(WHAT YOU NEED TO DO) Pictures are to be left out, but please repeat each record exactly.

(RECORDS PROVIDED)
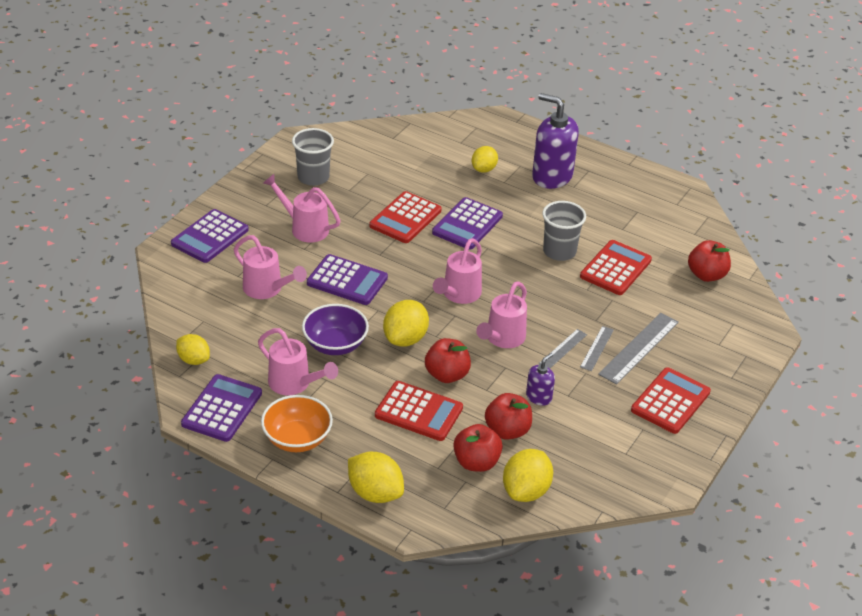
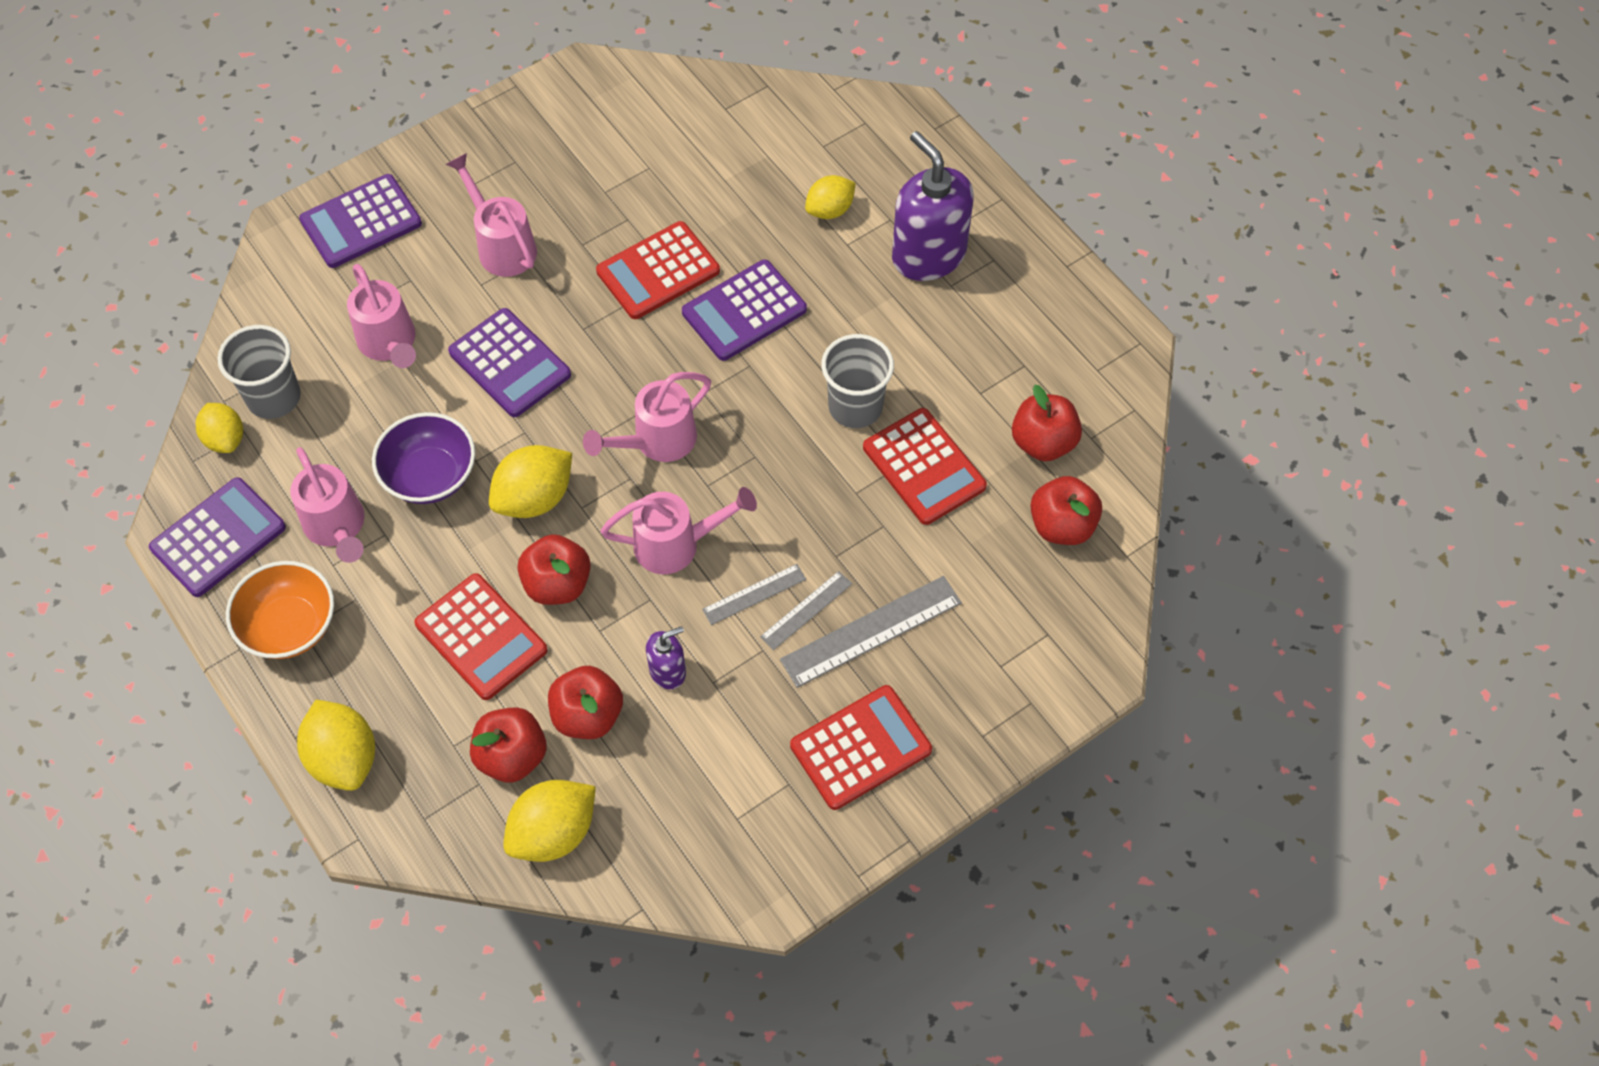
camera: 25 degrees right, 20 degrees up
grey cup [292,128,334,186] -> grey cup moved to [217,325,301,419]
pink watering can [476,281,527,348] -> pink watering can turned 150 degrees counterclockwise [600,487,757,574]
red calculator [580,240,652,295] -> red calculator turned 90 degrees clockwise [863,408,987,525]
none -> red apple [1012,385,1082,461]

(WORKED SOLUTION)
camera: 25 degrees right, 20 degrees up
grey cup [292,128,334,186] -> grey cup moved to [217,325,301,419]
pink watering can [476,281,527,348] -> pink watering can turned 150 degrees counterclockwise [600,487,757,574]
red calculator [580,240,652,295] -> red calculator turned 90 degrees clockwise [863,408,987,525]
none -> red apple [1012,385,1082,461]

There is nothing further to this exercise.